- [ABOUT THIS TASK] Copy the records below verbatim, from the first line through the line containing "grey cup [425,308,600,446]", inclusive, and output nothing else.

- [DATA]
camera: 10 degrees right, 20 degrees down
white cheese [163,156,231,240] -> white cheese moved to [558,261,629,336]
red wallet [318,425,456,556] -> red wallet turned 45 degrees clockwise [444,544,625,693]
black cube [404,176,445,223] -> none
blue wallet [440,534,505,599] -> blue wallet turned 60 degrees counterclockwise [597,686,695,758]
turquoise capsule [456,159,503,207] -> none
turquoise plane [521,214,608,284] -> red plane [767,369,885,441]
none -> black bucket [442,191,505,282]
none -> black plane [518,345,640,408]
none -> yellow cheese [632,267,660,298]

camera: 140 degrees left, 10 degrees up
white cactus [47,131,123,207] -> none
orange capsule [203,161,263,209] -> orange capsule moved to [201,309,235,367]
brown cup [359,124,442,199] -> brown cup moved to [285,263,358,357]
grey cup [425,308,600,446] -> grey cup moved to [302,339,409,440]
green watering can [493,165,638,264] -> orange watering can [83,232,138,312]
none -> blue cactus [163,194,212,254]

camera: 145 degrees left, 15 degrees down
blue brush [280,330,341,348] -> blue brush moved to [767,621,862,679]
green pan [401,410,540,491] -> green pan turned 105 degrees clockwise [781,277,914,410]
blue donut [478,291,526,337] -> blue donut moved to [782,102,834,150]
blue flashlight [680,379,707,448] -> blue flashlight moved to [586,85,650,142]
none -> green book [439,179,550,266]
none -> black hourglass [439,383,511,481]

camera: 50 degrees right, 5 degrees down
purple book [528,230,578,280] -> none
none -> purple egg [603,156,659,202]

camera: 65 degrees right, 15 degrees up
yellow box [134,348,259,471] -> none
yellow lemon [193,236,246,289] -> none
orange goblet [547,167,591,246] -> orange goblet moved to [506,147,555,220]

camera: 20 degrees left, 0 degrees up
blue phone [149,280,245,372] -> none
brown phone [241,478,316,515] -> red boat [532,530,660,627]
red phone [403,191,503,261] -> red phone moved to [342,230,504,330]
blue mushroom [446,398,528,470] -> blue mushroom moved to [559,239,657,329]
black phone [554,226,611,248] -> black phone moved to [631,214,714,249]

- [EXERCISE RESULT]
camera: 10 degrees right, 20 degrees down
white cheese [163,156,231,240] -> white cheese moved to [558,261,629,336]
red wallet [318,425,456,556] -> red wallet turned 45 degrees clockwise [444,544,625,693]
black cube [404,176,445,223] -> none
blue wallet [440,534,505,599] -> blue wallet turned 60 degrees counterclockwise [597,686,695,758]
turquoise capsule [456,159,503,207] -> none
turquoise plane [521,214,608,284] -> red plane [767,369,885,441]
none -> black bucket [442,191,505,282]
none -> black plane [518,345,640,408]
none -> yellow cheese [632,267,660,298]

camera: 140 degrees left, 10 degrees up
white cactus [47,131,123,207] -> none
orange capsule [203,161,263,209] -> orange capsule moved to [201,309,235,367]
brown cup [359,124,442,199] -> brown cup moved to [285,263,358,357]
grey cup [425,308,600,446] -> grey cup moved to [302,339,409,440]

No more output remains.